** start of Exercise data **
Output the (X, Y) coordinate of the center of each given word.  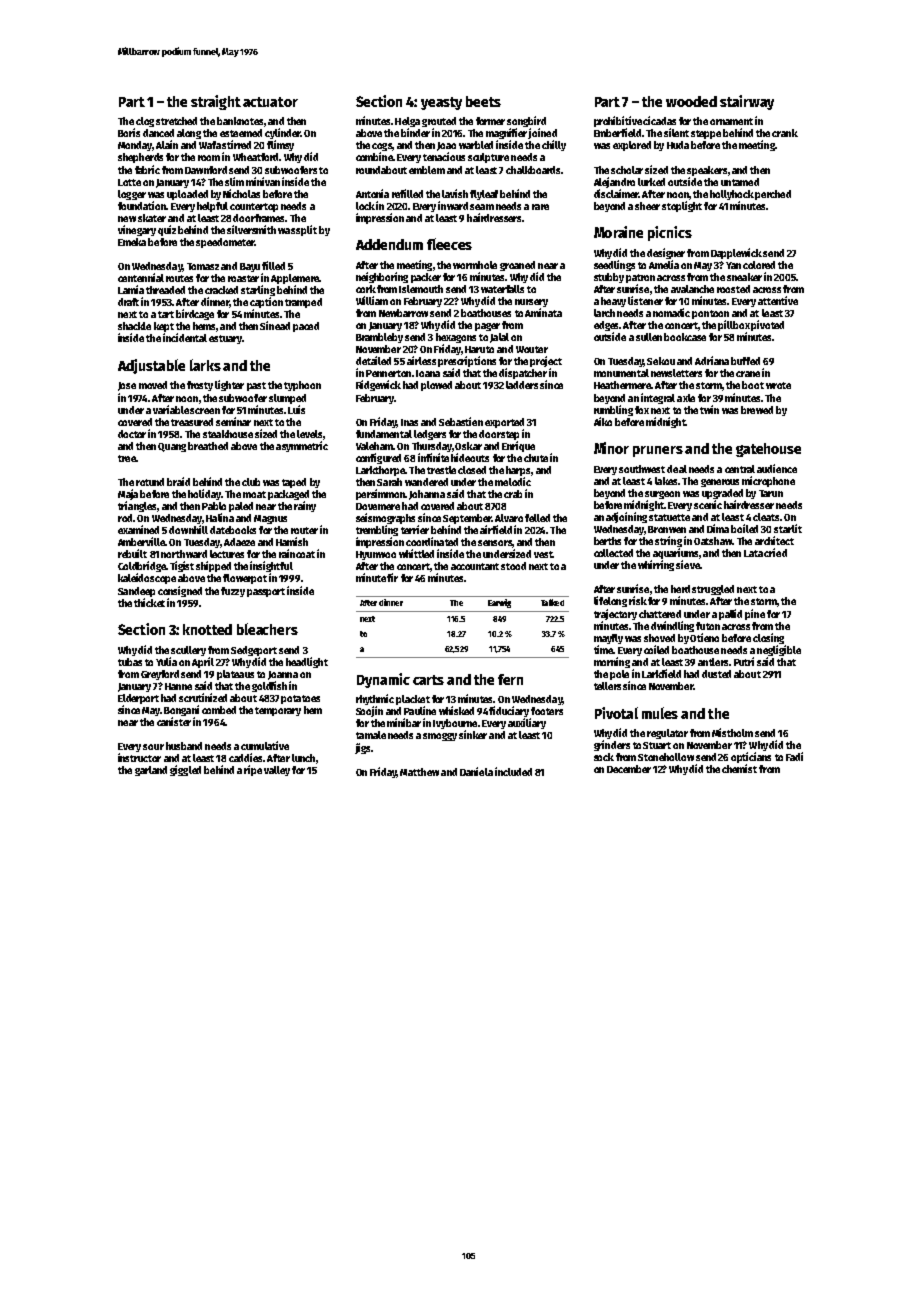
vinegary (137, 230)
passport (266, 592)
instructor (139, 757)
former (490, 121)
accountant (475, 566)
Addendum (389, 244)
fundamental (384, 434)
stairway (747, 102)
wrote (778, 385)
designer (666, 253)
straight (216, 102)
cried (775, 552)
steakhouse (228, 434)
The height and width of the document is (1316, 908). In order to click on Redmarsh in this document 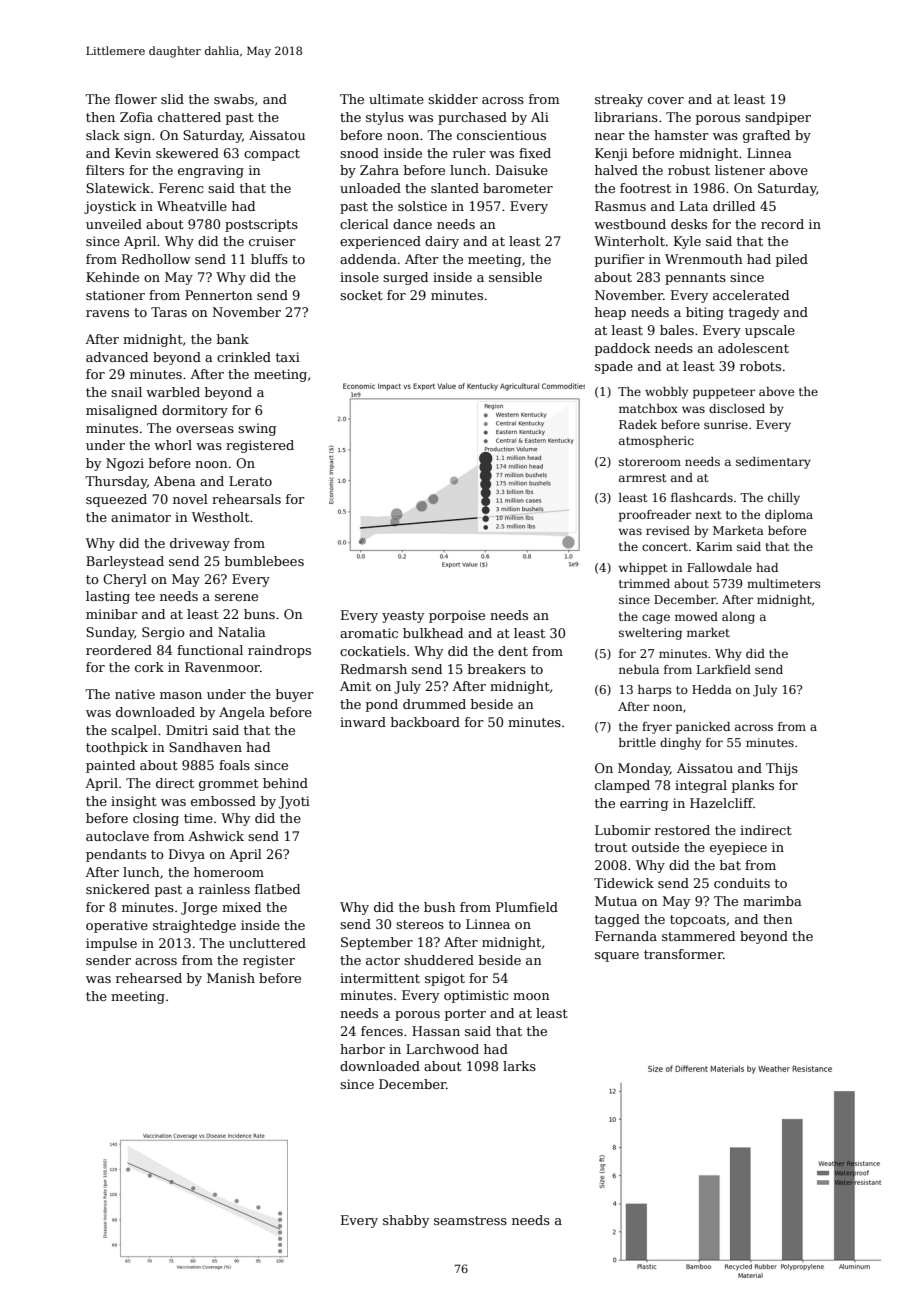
** end of Exercise data **
_What is expected:_ Reproduce all of the records above, swapping every occurrence of "document" for "page" and leaving everything else unchanged. Omit the pictures.

_Answer to this task:_
Output the (X, Y) coordinate of the center of each given word.  
vinegary (137, 230)
passport (266, 592)
instructor (139, 757)
former (490, 121)
accountant (475, 566)
Addendum (389, 244)
fundamental (384, 434)
stairway (747, 102)
wrote (778, 385)
designer (666, 253)
straight (216, 102)
cried (775, 552)
steakhouse (228, 434)
The height and width of the page is (1316, 908). In order to click on Redmarsh in this page 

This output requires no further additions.